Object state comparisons

-------------------------

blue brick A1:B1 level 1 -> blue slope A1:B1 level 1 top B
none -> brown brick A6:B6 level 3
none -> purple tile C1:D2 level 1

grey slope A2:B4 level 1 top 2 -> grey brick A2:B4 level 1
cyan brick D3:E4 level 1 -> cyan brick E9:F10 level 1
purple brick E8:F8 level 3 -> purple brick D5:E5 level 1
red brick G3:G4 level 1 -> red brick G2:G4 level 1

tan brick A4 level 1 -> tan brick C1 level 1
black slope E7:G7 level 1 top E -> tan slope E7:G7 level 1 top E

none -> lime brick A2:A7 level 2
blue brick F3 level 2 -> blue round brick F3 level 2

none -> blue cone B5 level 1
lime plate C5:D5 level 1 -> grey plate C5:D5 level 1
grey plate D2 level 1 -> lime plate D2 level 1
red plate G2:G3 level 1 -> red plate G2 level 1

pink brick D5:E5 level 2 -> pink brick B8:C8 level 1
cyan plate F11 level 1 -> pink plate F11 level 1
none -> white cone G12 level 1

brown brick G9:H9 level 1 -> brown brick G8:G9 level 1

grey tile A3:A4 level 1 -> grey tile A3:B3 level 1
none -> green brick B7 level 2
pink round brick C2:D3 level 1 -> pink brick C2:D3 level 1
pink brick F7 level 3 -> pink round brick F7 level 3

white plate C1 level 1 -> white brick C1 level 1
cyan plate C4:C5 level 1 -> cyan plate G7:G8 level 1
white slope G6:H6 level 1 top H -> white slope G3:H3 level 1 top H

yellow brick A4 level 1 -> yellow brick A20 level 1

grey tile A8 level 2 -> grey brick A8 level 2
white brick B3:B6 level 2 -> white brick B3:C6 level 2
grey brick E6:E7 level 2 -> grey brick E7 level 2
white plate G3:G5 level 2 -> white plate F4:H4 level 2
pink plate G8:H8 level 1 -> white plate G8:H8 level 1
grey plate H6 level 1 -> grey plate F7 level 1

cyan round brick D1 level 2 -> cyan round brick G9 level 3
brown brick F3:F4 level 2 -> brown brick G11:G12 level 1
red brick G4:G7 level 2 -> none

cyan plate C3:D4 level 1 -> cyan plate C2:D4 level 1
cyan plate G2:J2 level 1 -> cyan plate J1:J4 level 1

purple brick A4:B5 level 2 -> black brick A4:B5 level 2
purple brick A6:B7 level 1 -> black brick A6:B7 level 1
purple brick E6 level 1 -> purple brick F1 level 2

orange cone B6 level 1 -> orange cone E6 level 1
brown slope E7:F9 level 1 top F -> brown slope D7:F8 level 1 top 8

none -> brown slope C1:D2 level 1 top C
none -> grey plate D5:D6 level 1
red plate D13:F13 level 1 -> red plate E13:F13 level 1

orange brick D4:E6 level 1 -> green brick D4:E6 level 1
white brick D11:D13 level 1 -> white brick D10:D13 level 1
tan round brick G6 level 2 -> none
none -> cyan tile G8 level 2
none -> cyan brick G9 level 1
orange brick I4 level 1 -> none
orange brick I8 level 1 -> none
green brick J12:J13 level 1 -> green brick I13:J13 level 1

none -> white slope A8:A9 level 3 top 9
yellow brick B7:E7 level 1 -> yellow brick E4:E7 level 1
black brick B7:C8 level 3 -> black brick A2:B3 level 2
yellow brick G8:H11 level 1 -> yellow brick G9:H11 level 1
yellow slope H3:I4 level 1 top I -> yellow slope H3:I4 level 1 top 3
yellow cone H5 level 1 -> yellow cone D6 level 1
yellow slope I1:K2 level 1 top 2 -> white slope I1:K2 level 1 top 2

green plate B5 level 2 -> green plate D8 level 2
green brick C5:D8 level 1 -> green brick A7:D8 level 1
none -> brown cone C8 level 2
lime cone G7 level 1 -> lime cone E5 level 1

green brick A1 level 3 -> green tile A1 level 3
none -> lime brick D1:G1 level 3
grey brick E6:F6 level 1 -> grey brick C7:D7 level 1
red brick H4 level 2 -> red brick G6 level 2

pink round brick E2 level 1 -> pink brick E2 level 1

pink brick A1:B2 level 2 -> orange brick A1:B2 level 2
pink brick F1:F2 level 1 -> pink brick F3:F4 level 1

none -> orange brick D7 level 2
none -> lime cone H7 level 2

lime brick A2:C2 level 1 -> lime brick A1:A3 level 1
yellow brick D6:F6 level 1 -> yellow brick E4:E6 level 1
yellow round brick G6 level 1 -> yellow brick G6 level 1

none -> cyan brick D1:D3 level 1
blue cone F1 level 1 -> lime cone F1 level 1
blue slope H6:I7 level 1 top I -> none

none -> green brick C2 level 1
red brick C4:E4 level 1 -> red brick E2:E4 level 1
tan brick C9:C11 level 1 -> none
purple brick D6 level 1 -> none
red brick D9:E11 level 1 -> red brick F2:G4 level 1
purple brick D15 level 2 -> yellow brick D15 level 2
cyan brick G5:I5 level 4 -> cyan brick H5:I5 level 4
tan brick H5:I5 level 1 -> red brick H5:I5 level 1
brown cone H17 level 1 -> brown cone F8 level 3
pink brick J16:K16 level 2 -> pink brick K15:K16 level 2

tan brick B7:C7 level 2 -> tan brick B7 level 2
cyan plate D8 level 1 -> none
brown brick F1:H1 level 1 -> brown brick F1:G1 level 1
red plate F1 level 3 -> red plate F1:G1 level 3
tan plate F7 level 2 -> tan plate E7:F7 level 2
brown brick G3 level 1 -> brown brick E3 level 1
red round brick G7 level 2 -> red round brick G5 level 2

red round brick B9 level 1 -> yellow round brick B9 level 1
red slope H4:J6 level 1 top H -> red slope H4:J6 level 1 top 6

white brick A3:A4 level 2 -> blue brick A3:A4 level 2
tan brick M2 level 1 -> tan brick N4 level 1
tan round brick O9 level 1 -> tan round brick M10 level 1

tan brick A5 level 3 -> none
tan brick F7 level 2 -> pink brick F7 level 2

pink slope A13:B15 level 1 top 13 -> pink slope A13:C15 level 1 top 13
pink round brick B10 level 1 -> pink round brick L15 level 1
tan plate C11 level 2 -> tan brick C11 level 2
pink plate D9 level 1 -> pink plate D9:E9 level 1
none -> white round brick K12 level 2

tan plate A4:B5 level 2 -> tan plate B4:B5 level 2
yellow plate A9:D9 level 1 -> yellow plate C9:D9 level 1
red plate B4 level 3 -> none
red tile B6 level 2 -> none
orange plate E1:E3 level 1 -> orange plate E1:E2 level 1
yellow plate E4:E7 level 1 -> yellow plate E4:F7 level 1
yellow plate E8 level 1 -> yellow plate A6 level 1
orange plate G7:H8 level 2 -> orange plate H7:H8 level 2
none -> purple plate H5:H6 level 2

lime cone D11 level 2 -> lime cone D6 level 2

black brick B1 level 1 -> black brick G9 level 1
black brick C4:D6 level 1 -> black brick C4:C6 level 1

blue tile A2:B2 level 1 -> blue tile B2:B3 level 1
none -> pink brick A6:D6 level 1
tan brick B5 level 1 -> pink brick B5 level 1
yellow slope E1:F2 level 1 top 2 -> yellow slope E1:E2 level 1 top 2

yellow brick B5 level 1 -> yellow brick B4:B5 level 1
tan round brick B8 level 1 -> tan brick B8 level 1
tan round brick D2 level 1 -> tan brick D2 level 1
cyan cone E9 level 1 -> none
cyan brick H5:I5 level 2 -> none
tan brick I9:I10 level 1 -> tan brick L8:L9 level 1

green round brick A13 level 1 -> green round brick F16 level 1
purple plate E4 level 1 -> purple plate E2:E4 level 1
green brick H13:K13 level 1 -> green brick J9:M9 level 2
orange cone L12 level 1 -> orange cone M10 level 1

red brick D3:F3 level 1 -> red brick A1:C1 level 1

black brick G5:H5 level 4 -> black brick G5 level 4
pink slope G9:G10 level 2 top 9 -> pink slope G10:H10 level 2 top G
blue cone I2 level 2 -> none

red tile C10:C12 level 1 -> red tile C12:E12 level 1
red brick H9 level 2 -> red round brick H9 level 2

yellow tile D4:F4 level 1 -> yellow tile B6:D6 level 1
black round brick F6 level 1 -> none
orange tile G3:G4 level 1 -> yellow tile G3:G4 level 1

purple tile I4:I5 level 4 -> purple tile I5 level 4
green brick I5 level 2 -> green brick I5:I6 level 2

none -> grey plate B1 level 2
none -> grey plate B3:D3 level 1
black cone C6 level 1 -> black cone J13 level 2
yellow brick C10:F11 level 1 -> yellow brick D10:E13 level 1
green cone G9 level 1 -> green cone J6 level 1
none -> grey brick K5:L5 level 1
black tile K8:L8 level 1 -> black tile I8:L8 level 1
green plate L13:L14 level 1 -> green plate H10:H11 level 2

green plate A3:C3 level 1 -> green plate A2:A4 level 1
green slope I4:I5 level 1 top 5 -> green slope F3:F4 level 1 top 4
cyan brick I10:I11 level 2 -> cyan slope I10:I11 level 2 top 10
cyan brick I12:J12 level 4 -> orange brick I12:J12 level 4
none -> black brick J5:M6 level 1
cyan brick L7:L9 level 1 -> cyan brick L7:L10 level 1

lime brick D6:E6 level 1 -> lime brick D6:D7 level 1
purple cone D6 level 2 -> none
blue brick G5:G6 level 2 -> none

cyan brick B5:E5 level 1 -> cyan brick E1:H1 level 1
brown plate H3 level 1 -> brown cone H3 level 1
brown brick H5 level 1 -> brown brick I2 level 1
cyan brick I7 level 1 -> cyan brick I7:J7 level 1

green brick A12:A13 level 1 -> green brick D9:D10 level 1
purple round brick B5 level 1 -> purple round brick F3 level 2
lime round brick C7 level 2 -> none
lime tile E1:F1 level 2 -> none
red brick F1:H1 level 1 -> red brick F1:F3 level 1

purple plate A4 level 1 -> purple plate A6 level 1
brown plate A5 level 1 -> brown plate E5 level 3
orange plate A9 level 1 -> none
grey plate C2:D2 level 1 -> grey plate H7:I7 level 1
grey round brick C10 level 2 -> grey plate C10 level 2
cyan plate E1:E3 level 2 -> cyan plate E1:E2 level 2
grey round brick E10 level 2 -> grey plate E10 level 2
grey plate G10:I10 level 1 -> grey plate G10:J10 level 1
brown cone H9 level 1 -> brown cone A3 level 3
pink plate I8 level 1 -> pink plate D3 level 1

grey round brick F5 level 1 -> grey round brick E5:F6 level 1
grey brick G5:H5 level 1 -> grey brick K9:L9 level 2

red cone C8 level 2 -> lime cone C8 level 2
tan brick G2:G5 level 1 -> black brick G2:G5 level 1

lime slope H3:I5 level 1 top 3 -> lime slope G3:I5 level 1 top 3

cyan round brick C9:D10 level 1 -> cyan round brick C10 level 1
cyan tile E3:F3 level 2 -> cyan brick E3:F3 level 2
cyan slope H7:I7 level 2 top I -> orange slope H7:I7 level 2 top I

-------------------------

=== REQUIRED WORK ===
Repeat exactly the lines above from the one with "none -> pink brick A6:D6 level 1" up to and including the one with "tan round brick B8". No other line belongs in the reply.

=== SOLUTION FOR THIS TASK ===
none -> pink brick A6:D6 level 1
tan brick B5 level 1 -> pink brick B5 level 1
yellow slope E1:F2 level 1 top 2 -> yellow slope E1:E2 level 1 top 2

yellow brick B5 level 1 -> yellow brick B4:B5 level 1
tan round brick B8 level 1 -> tan brick B8 level 1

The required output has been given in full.